## INFORMATION GIVEN

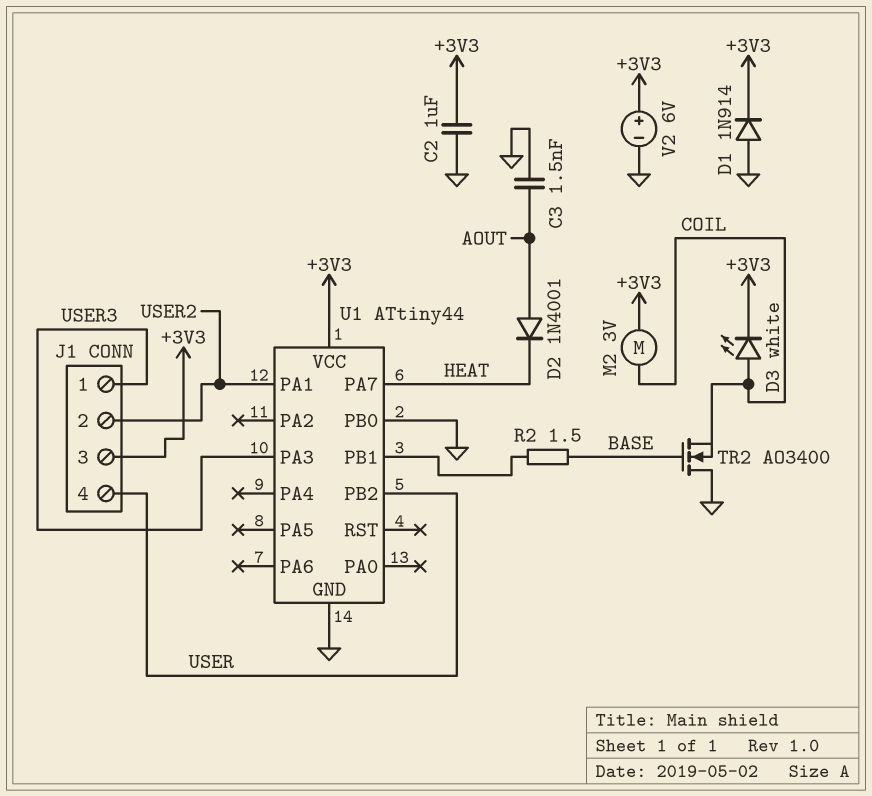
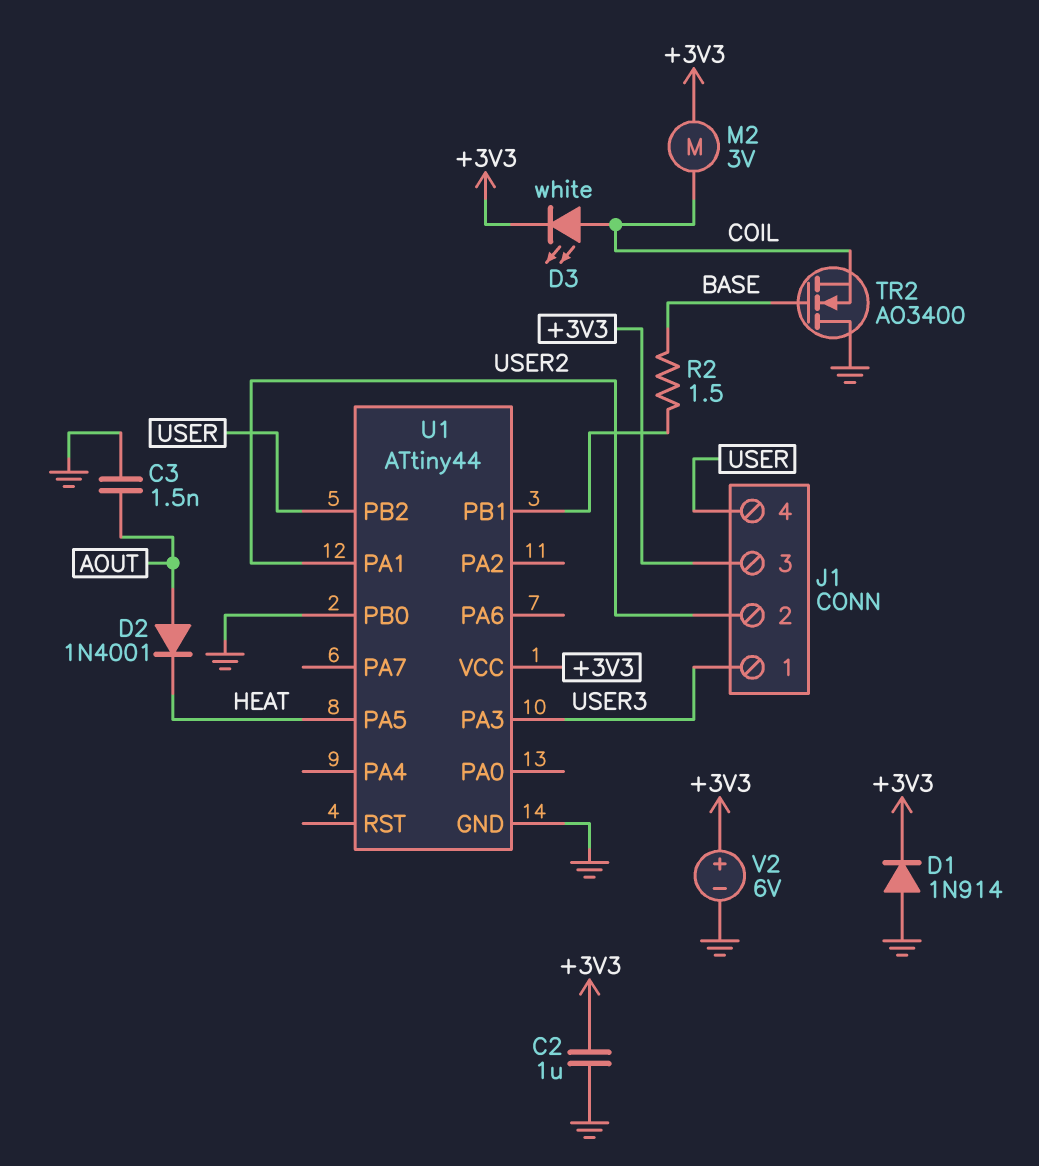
U1 pin PA5: none -> HEAT
U1 pin PA7: HEAT -> none

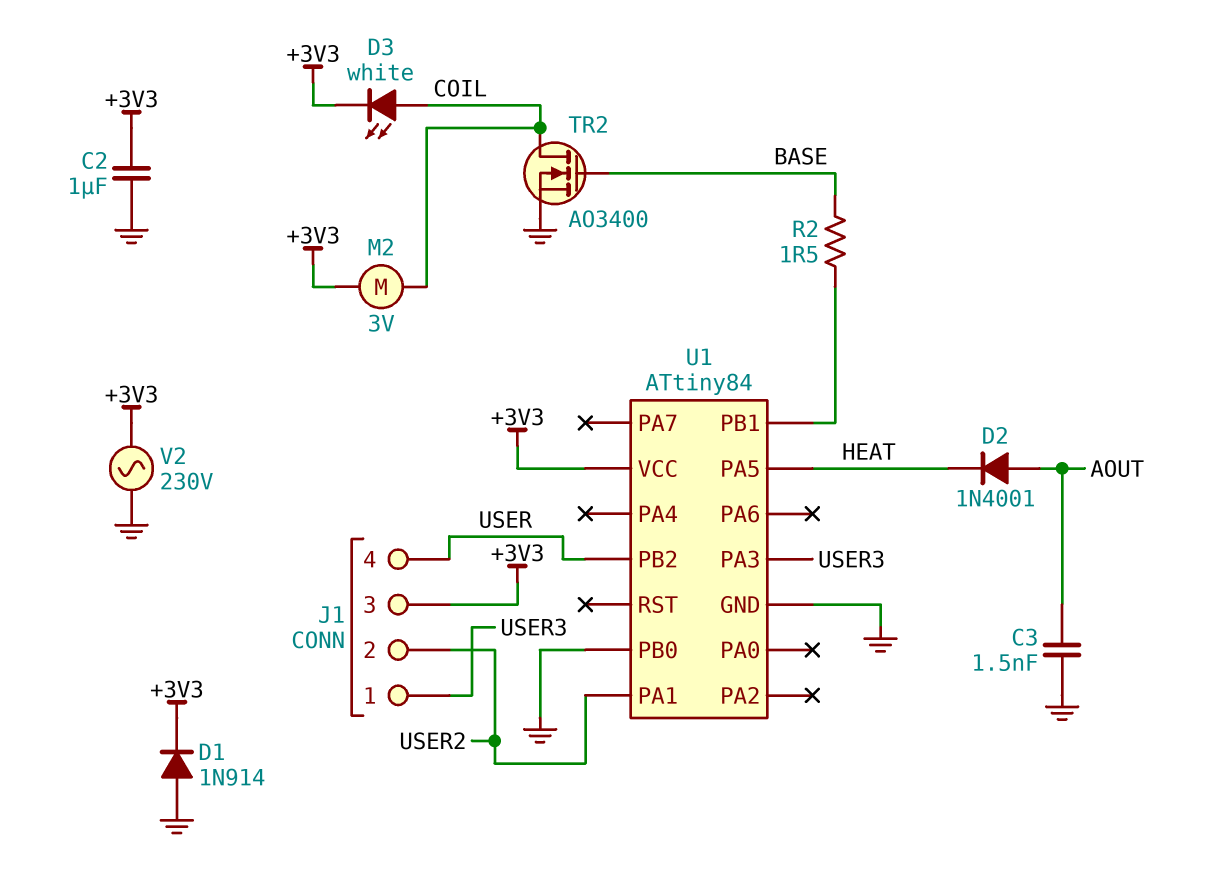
TR2: NMOS AO3400 (G BASE, D GND, S COIL) -> NMOS AO3400 (G BASE, D COIL, S GND)
U1: ATtiny44 -> ATtiny84
V2: 6V (plus +3V3, minus GND) -> AC 230V (+3V3, GND)

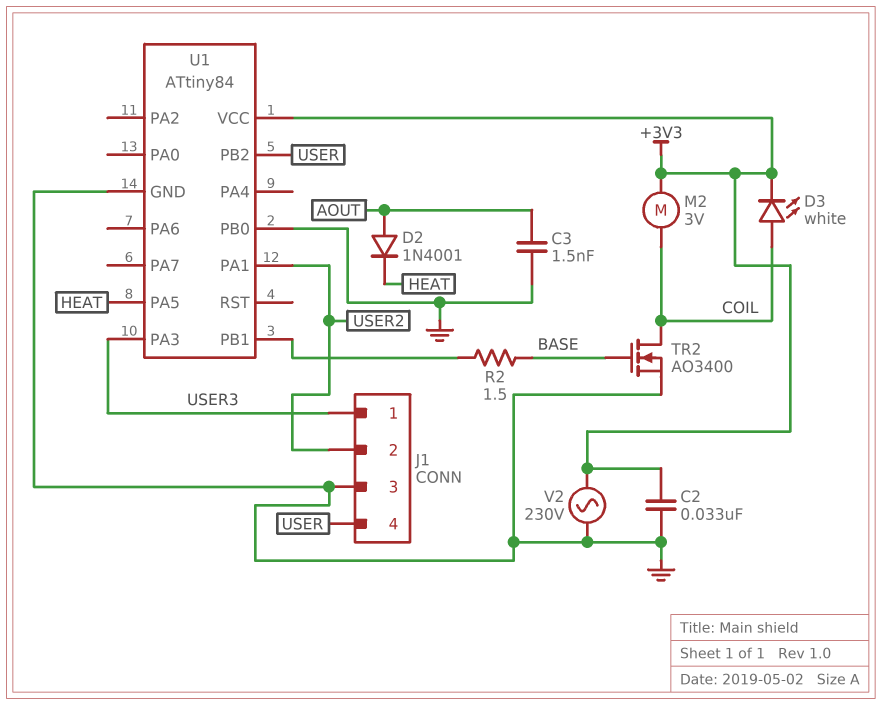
C2: 1uF (+3V3, GND) -> 33nF (+3V3, GND)
D1: diode 1N914 (A GND, K +3V3) -> none
J1 pin 3: +3V3 -> GND

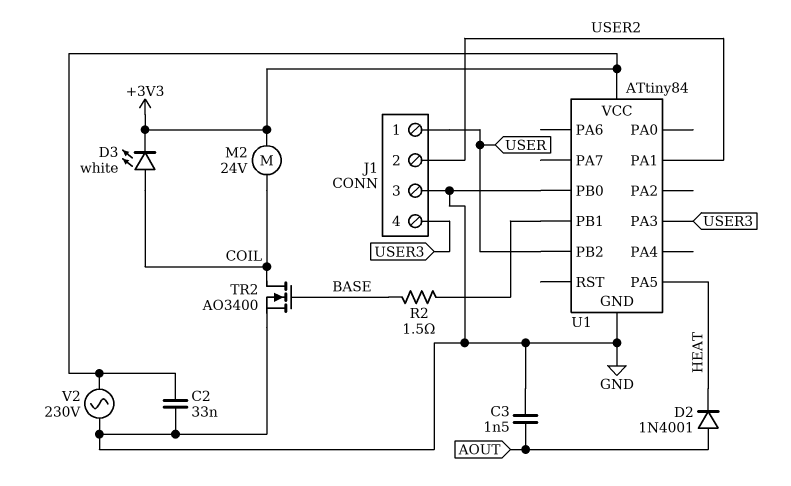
J1 pin 1: USER3 -> USER
J1 pin 4: USER -> USER3
M2: motor 3V (+3V3, COIL) -> motor 24V (+3V3, COIL)

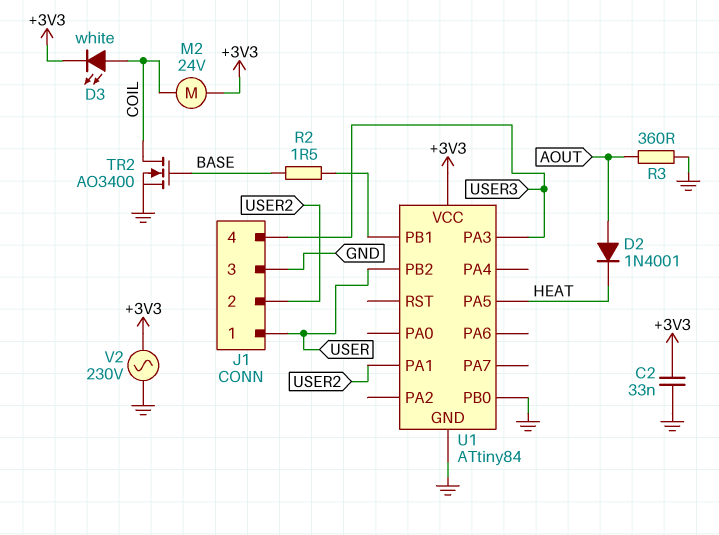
C3: 1.5nF (AOUT, GND) -> none
R3: none -> 360 (AOUT, GND)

## ASSIGNED TASK
With the pictures left out, copy exactly the lines above from the line containing "V2: 6V (plus" through the last line of the entries.

## RESPONSE FOR THIS EXERCISE
V2: 6V (plus +3V3, minus GND) -> AC 230V (+3V3, GND)

C2: 1uF (+3V3, GND) -> 33nF (+3V3, GND)
D1: diode 1N914 (A GND, K +3V3) -> none
J1 pin 3: +3V3 -> GND

J1 pin 1: USER3 -> USER
J1 pin 4: USER -> USER3
M2: motor 3V (+3V3, COIL) -> motor 24V (+3V3, COIL)

C3: 1.5nF (AOUT, GND) -> none
R3: none -> 360 (AOUT, GND)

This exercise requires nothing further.